**WHAT THE EXERCISE ASKS:** Write all entries out exactly, images excluded.

**RECORD EXTRACTS:**
--- START ---

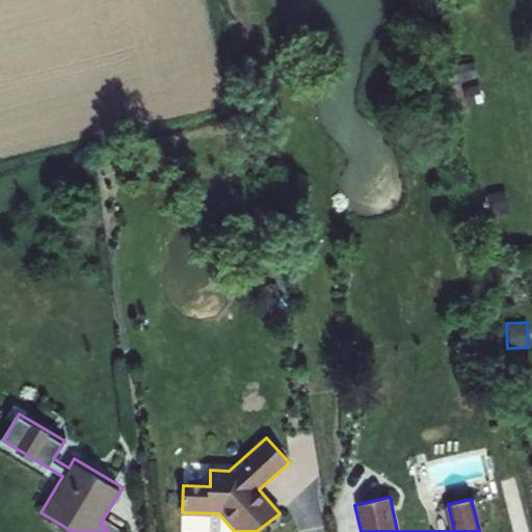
[(202,531),(204,516),(183,515),(182,524),(192,525),(191,531),(202,531)]
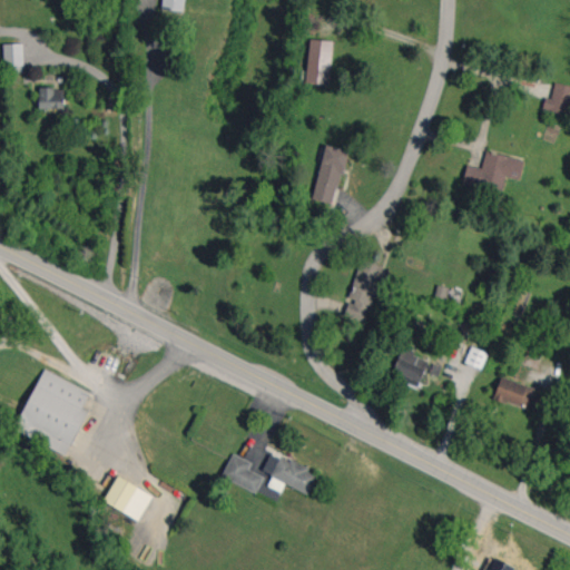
[(185,0),(163,0),(163,9),(184,11),(185,0)]
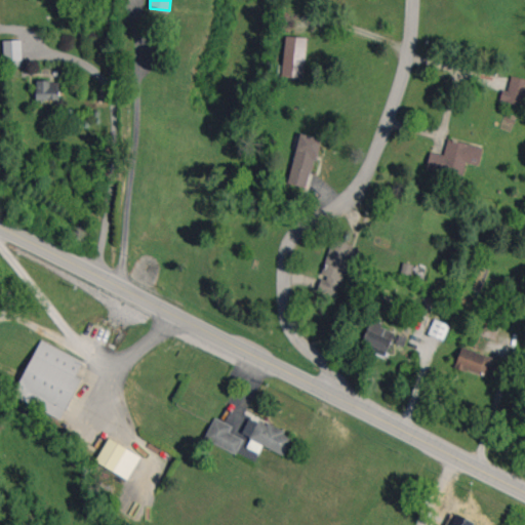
[(282,75),(301,78),(307,38),(287,35),(282,75)]
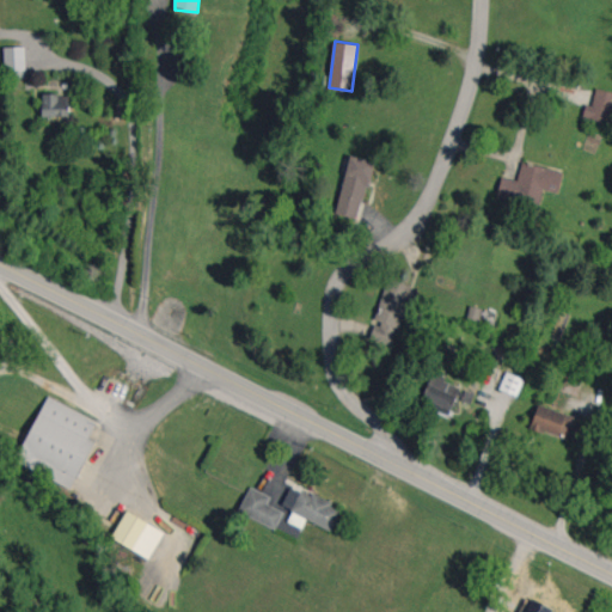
[(5,78),(26,77),(24,46),(4,47),(5,78)]
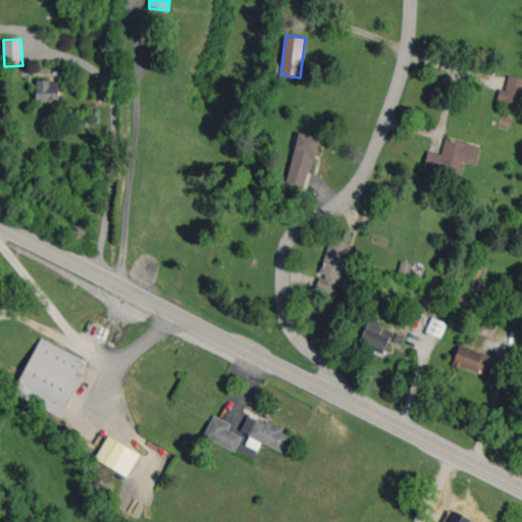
[(521,104),(521,77),(508,76),(506,90),(499,89),(498,102),(521,104)]
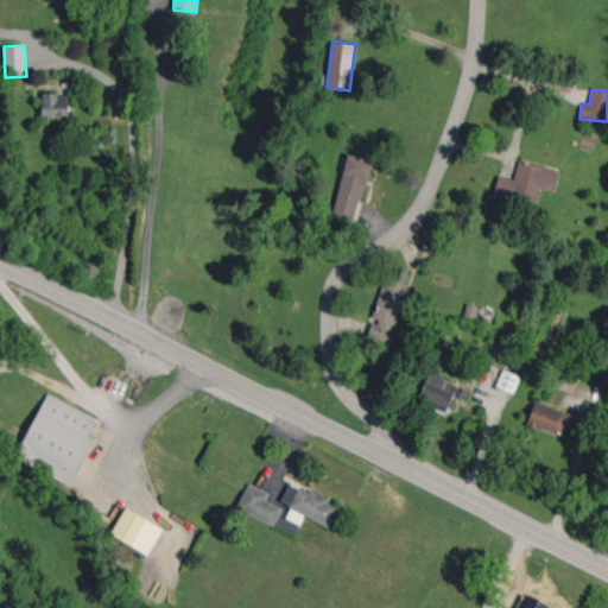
[(42,115),(68,115),(69,94),(43,94),(42,115)]
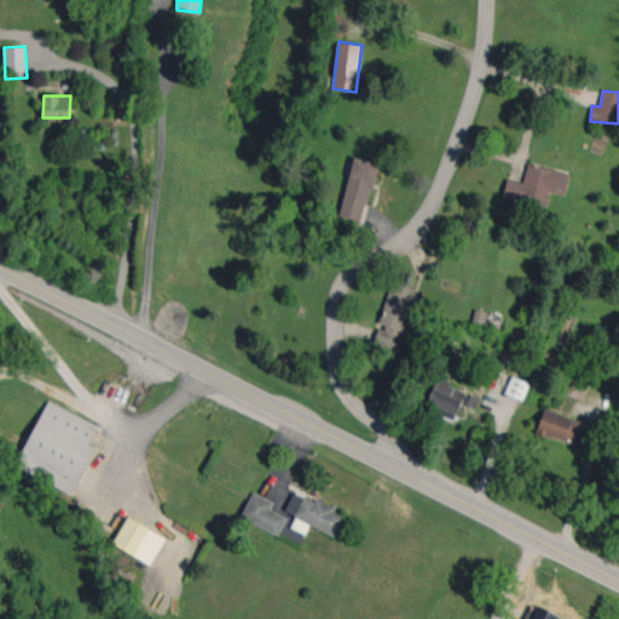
[(364,221),(377,162),(353,157),(339,215),(364,221)]
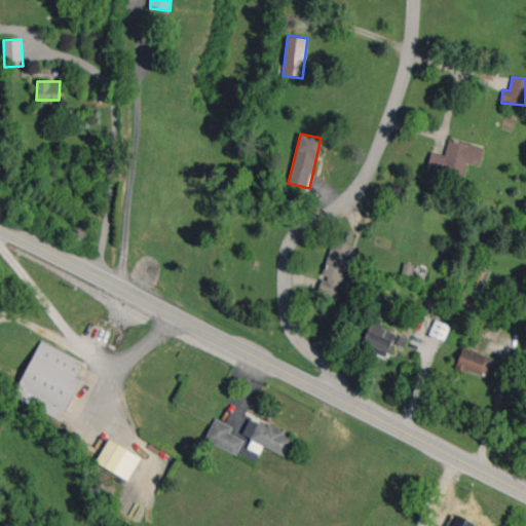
[(427,170),(461,177),(464,162),(480,165),(485,147),(449,139),(445,154),(431,151),(427,170)]
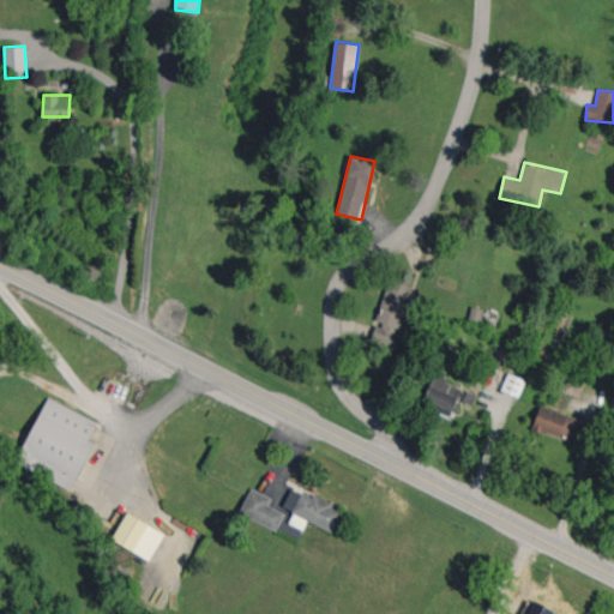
[(375,323),(377,323),(371,341),(393,347),(411,286),(389,280),(375,323)]
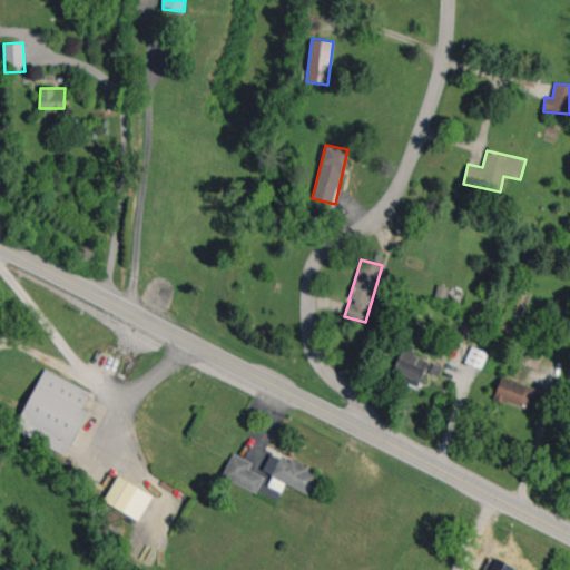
[(481,370),(489,353),(472,346),(465,363),(481,370)]
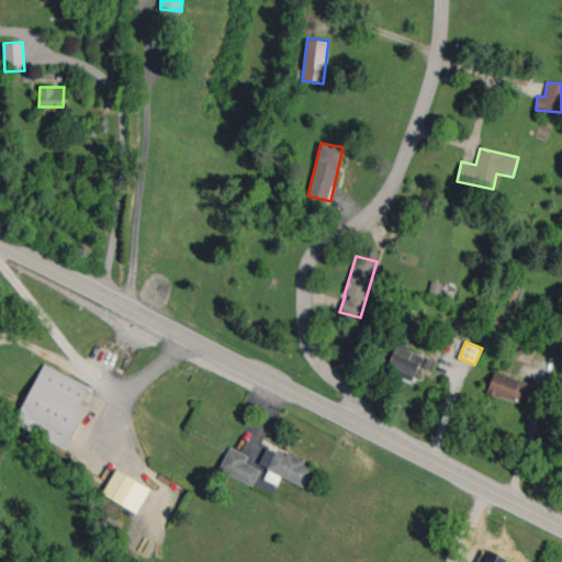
[(385,370),(411,382),(424,355),(397,343),(385,370)]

--- END ---

**YOUR RESPONSE:**
[(202,531),(204,516),(183,515),(182,524),(192,525),(191,531),(202,531)]
[(185,0),(163,0),(163,9),(184,11),(185,0)]
[(282,75),(301,78),(307,38),(287,35),(282,75)]
[(5,78),(26,77),(24,46),(4,47),(5,78)]
[(521,104),(521,77),(508,76),(506,90),(499,89),(498,102),(521,104)]
[(42,115),(68,115),(69,94),(43,94),(42,115)]
[(364,221),(377,162),(353,157),(339,215),(364,221)]
[(427,170),(461,177),(464,162),(480,165),(485,147),(449,139),(445,154),(431,151),(427,170)]
[(375,323),(377,323),(371,341),(393,347),(411,286),(389,280),(375,323)]
[(481,370),(489,353),(472,346),(465,363),(481,370)]
[(385,370),(411,382),(424,355),(397,343),(385,370)]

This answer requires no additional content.